Task objective:
Make an exact copy of the data below, leaving out every picture.

START Data

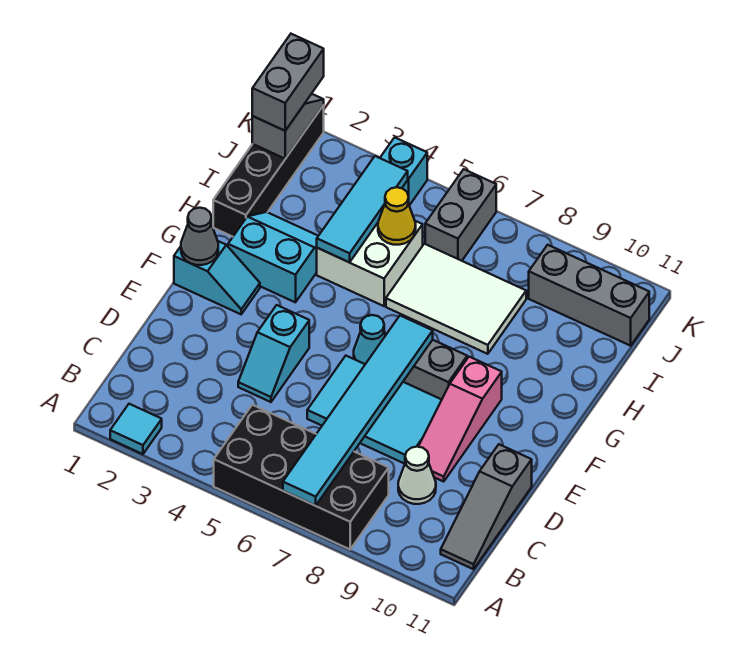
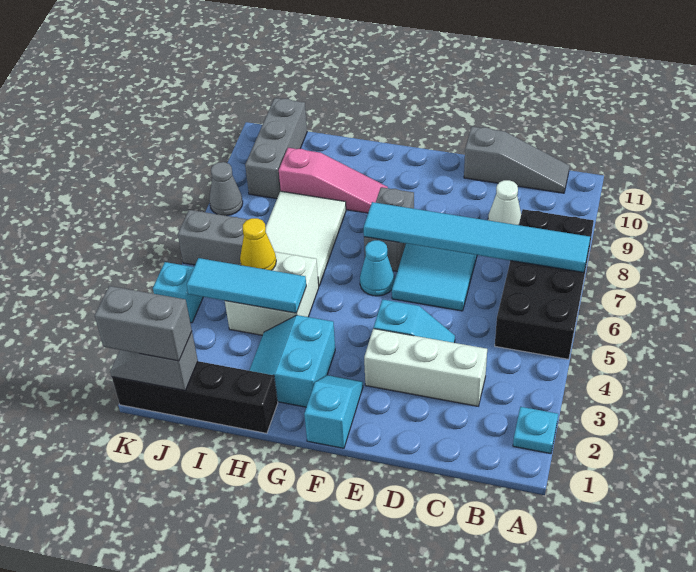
cyan tile A2 level 1 -> cyan plate A2 level 1
none -> white brick C3:E3 level 1
pink slope D9:F9 level 1 top F -> pink slope G9:I9 level 1 top I
grey cone F1 level 2 -> grey cone K8 level 1

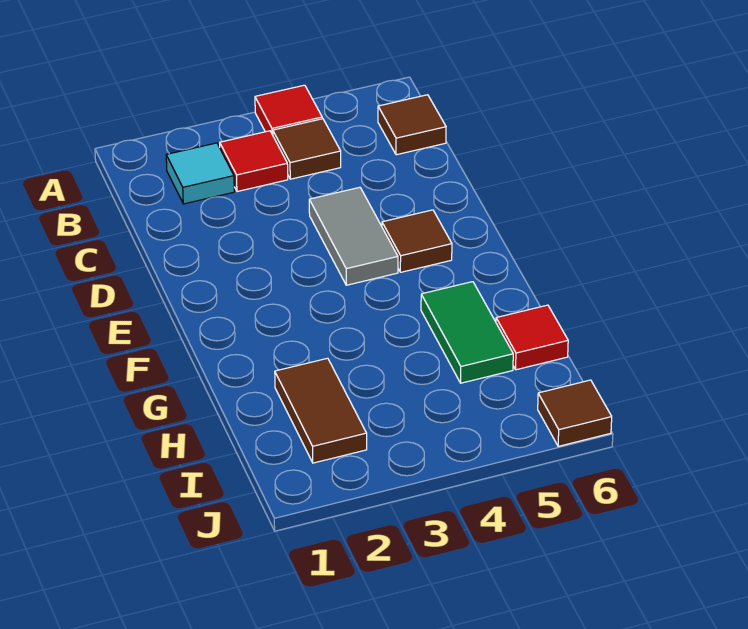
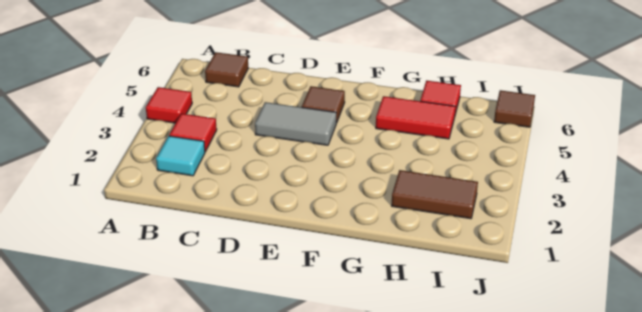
brown tile B4 level 1 -> none
green tile G5:H5 level 1 -> red tile G5:H5 level 1

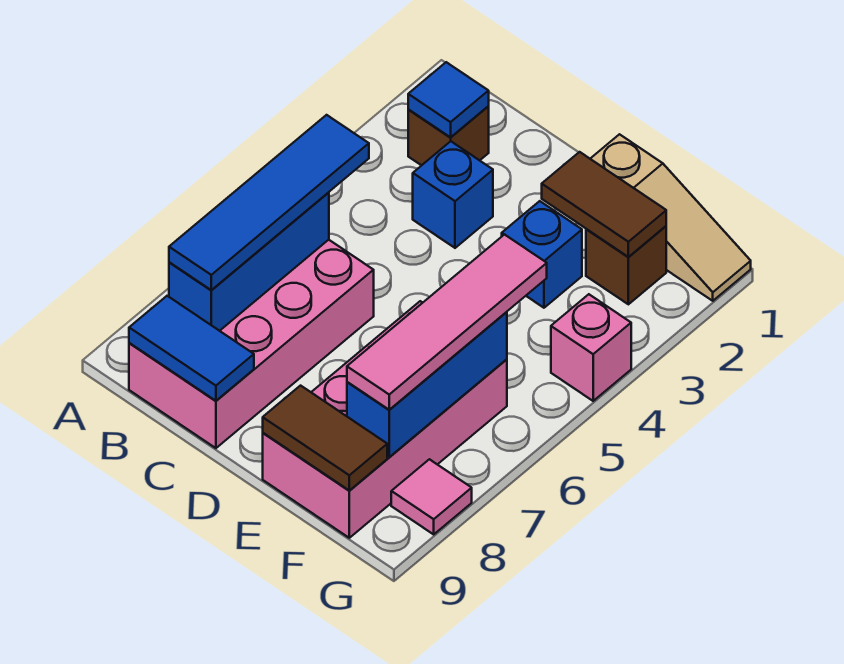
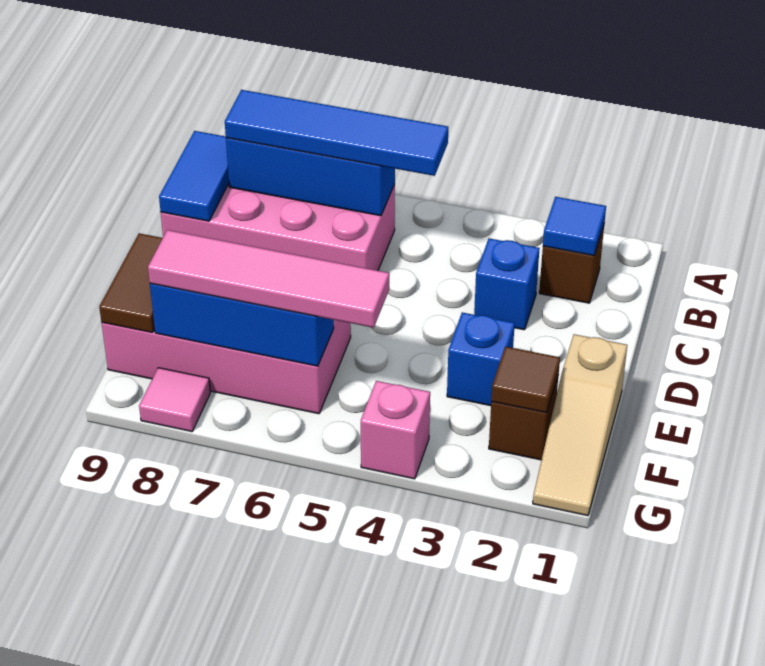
brown tile E2:F2 level 2 -> brown tile F2 level 2

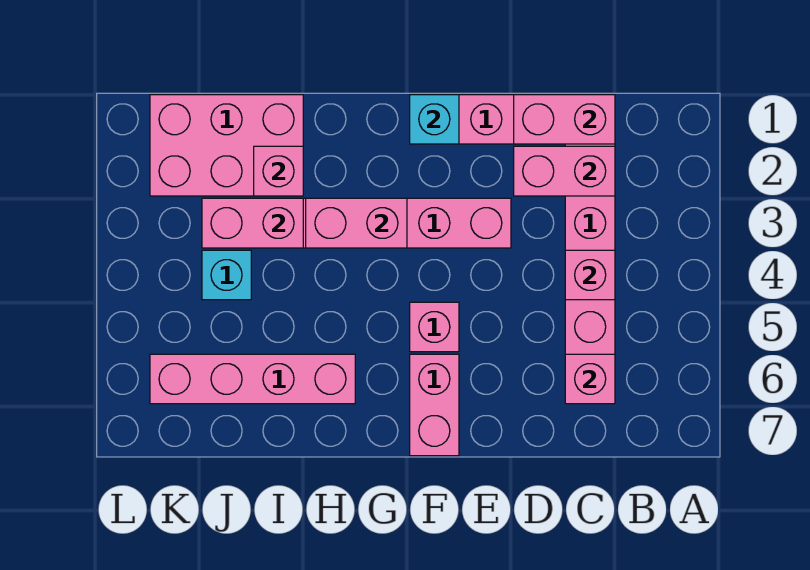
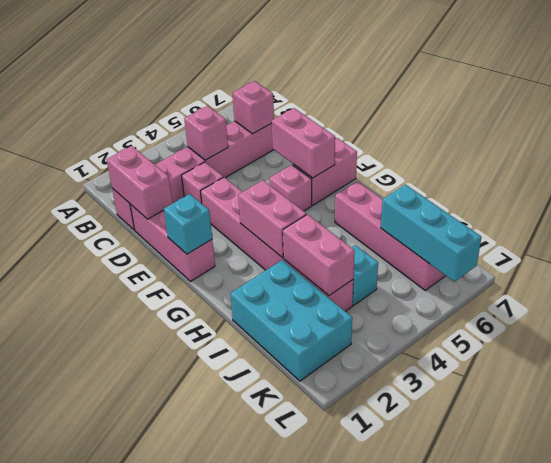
pink brick C2:D2 level 2 -> pink brick E6:F6 level 2
pink brick I1:K2 level 1 -> cyan brick I1:K2 level 1
pink brick I2 level 2 -> pink brick D3 level 1
none -> cyan brick J6:L6 level 2

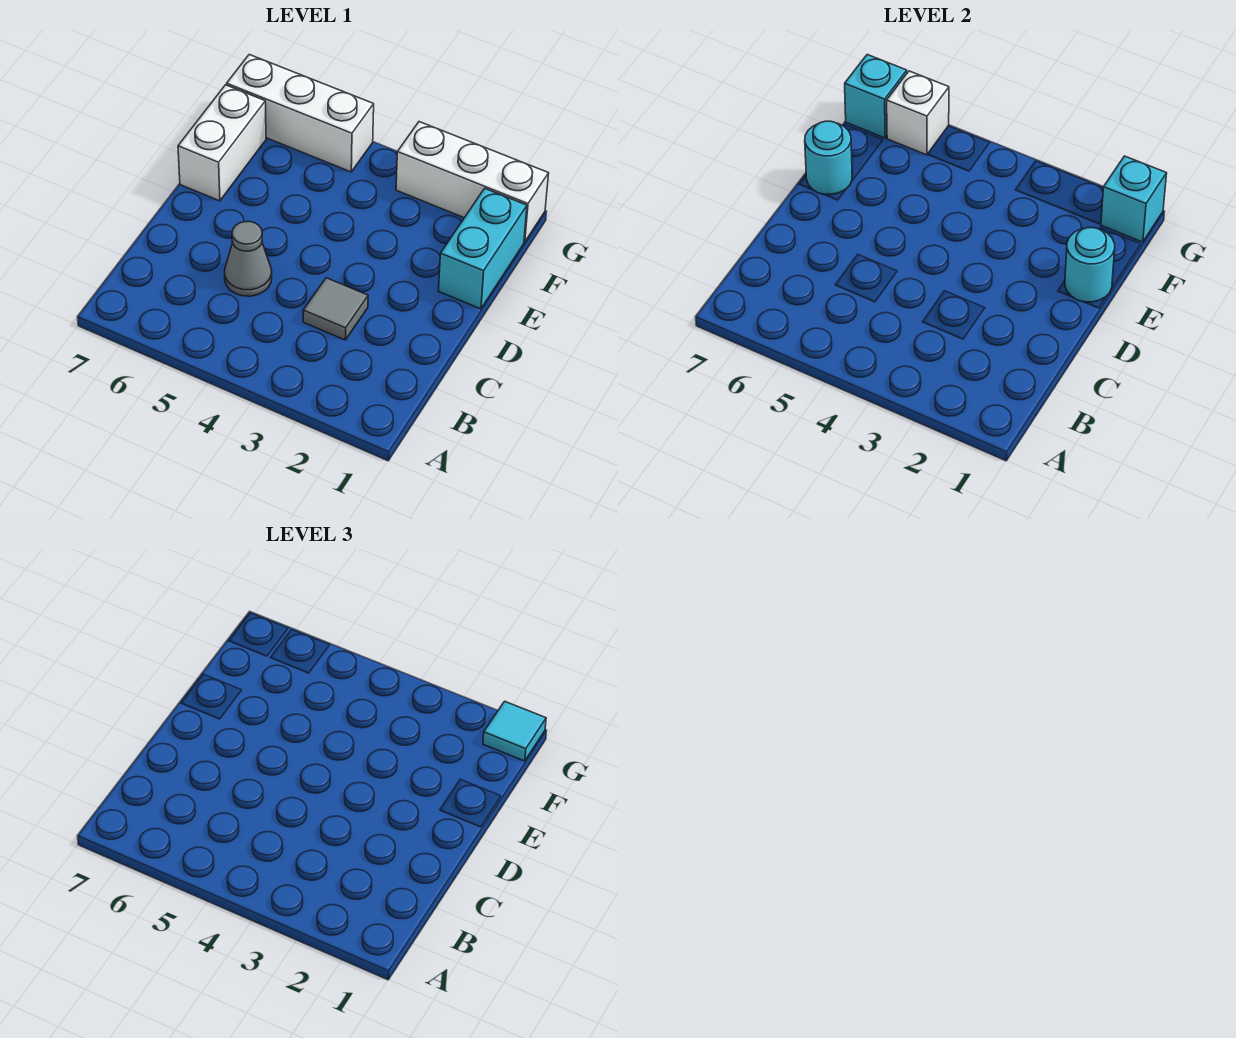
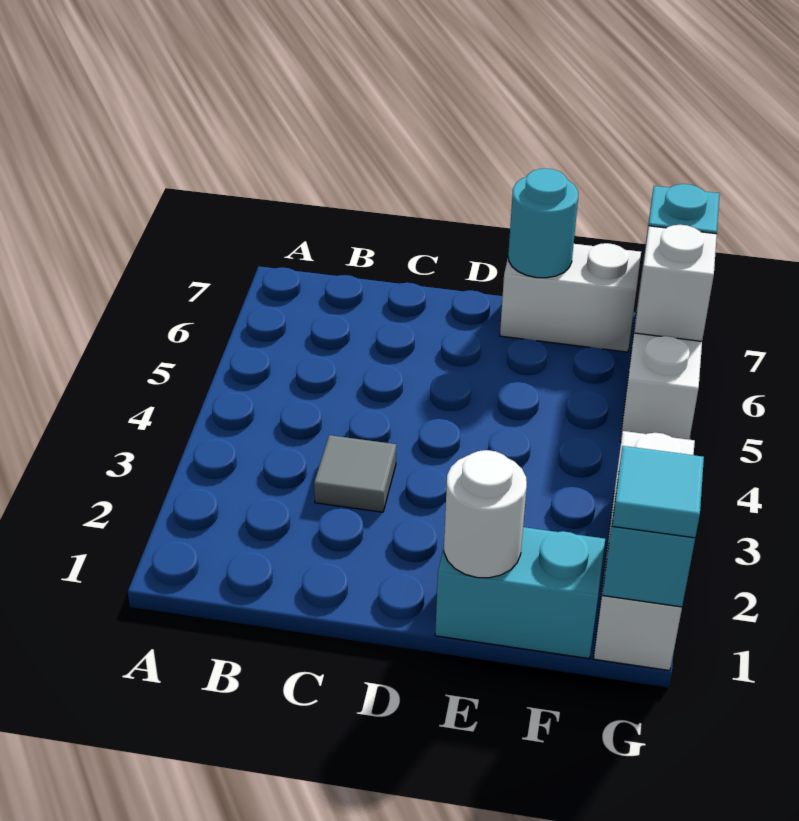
grey cone C5 level 1 -> none
cyan round brick E1 level 2 -> white round brick E1 level 2

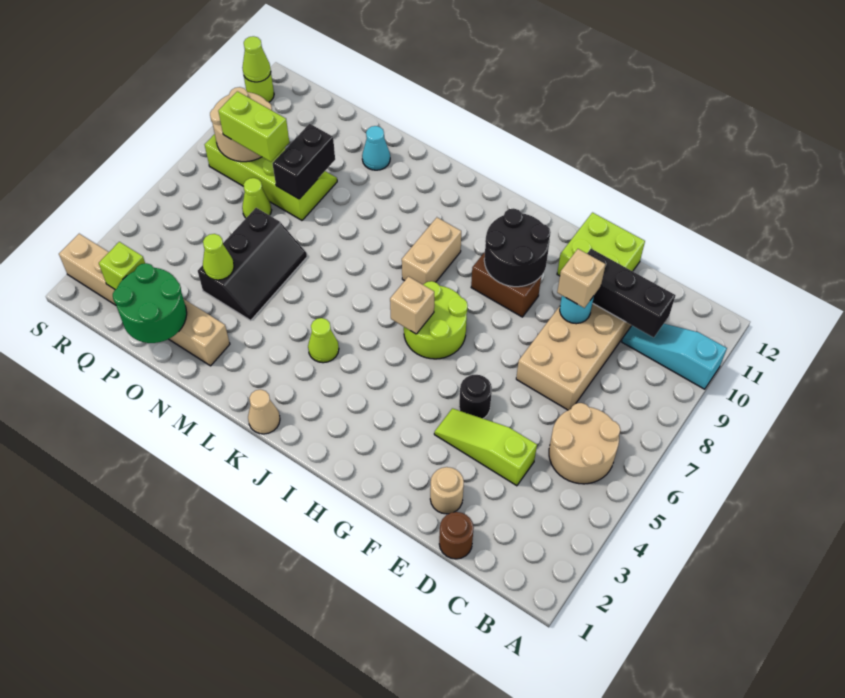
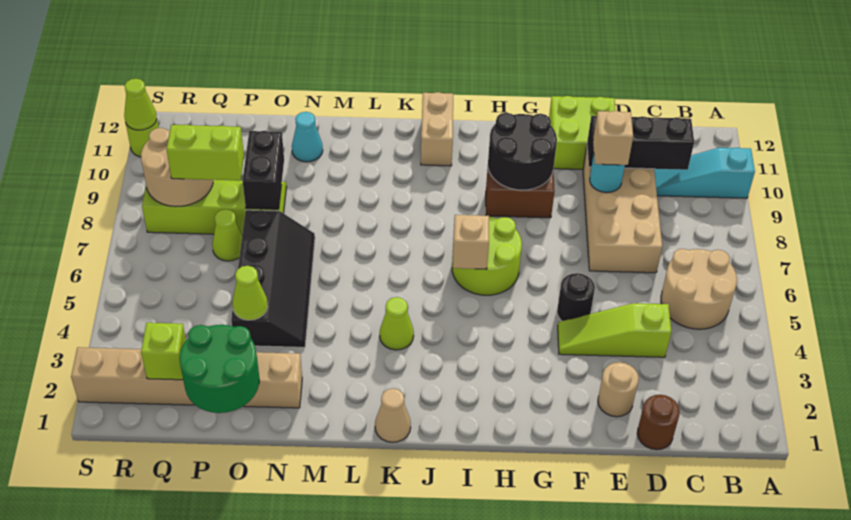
tan brick J8:J9 level 1 -> tan brick J11:J12 level 1
black slope N4:O6 level 1 top O -> black slope N4:O7 level 1 top O

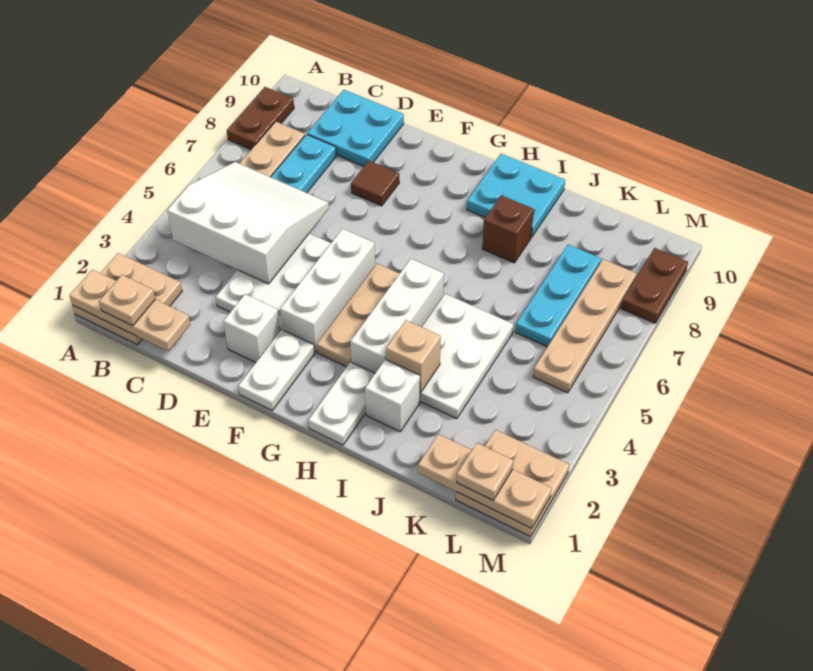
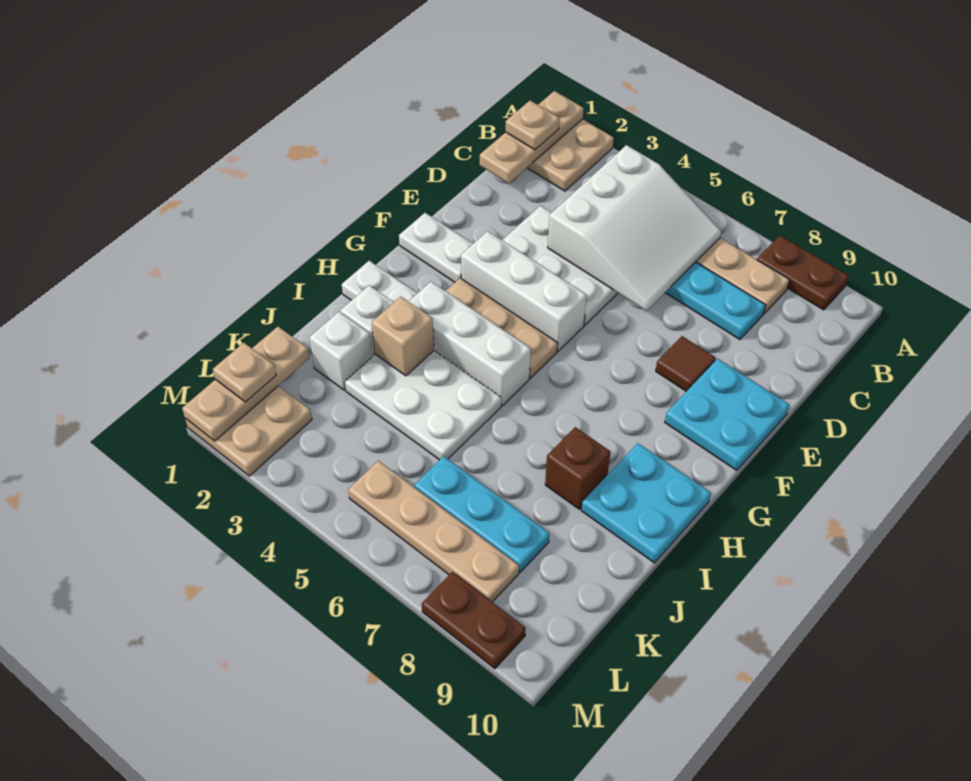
cyan plate C9:D10 level 1 -> cyan plate E9:F10 level 1
white brick E2 level 1 -> white brick J2 level 1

END Data

Your solution:
cyan tile A2 level 1 -> cyan plate A2 level 1
none -> white brick C3:E3 level 1
pink slope D9:F9 level 1 top F -> pink slope G9:I9 level 1 top I
grey cone F1 level 2 -> grey cone K8 level 1

brown tile B4 level 1 -> none
green tile G5:H5 level 1 -> red tile G5:H5 level 1

brown tile E2:F2 level 2 -> brown tile F2 level 2

pink brick C2:D2 level 2 -> pink brick E6:F6 level 2
pink brick I1:K2 level 1 -> cyan brick I1:K2 level 1
pink brick I2 level 2 -> pink brick D3 level 1
none -> cyan brick J6:L6 level 2

grey cone C5 level 1 -> none
cyan round brick E1 level 2 -> white round brick E1 level 2

tan brick J8:J9 level 1 -> tan brick J11:J12 level 1
black slope N4:O6 level 1 top O -> black slope N4:O7 level 1 top O

cyan plate C9:D10 level 1 -> cyan plate E9:F10 level 1
white brick E2 level 1 -> white brick J2 level 1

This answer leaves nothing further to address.